§ **WHAT IS BEING ASKED**
Reproduce exactly the line that includes "building: [144,357,187,398] -> none" and all lines after it, ending with the last line of the data.

Top of MATERIAL PROVIDED

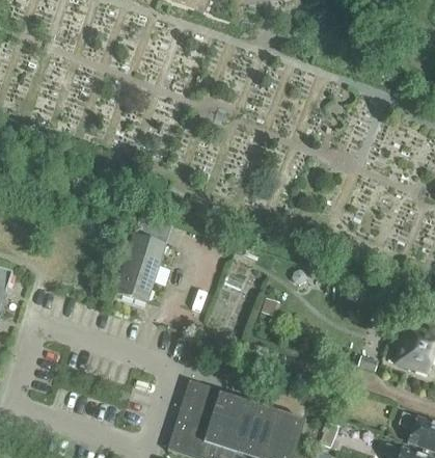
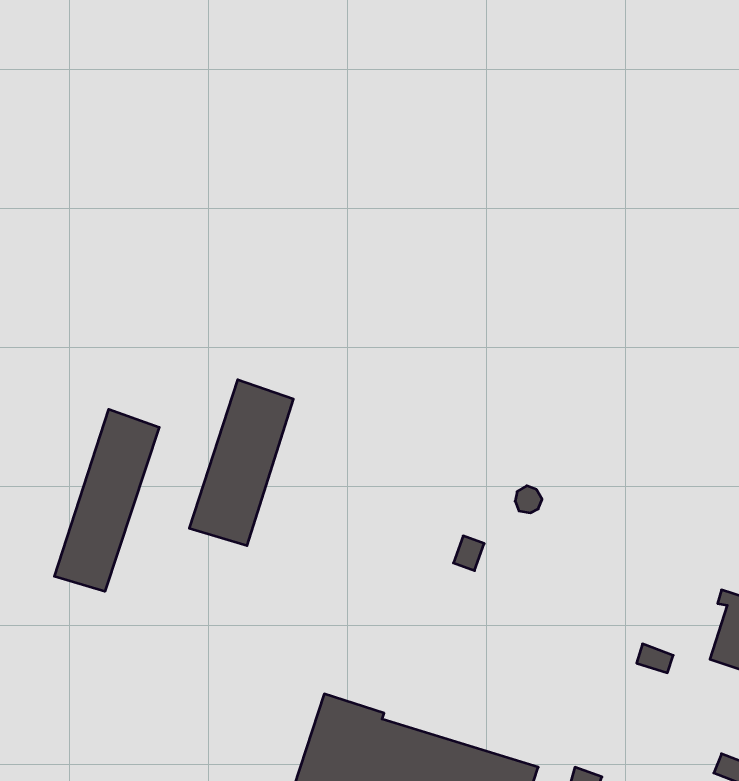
building: none -> [54,409,159,591]

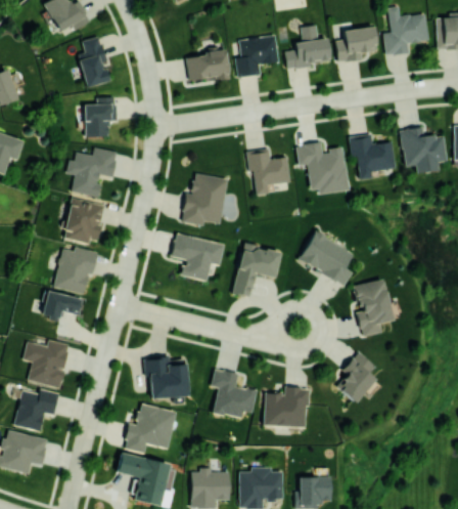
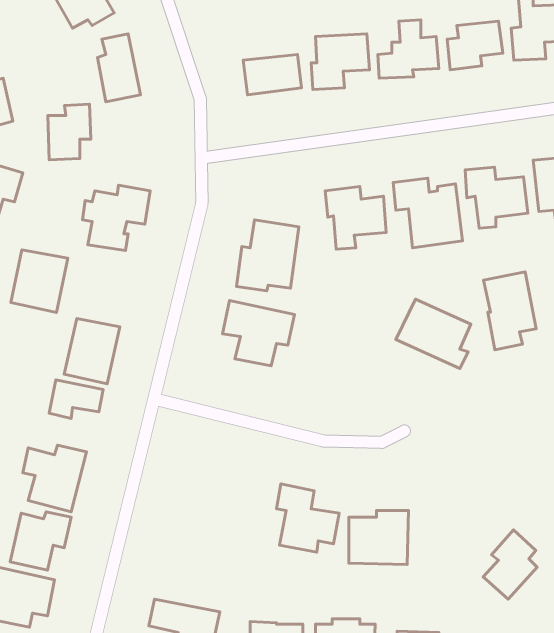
building: [85,96,117,137] -> [48,104,91,160]
building: [63,198,105,244] -> [11,250,68,312]
building: [232,243,281,296] -> none
building: [353,279,392,336] -> [484,272,536,350]
building: [335,351,375,402] -> [483,530,537,599]
building: [144,357,187,398] -> none
building: [124,402,176,453] -> none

Bottom of MATERIAL PROVIDED

§ **FINISHED EXERCISE**
building: [144,357,187,398] -> none
building: [124,402,176,453] -> none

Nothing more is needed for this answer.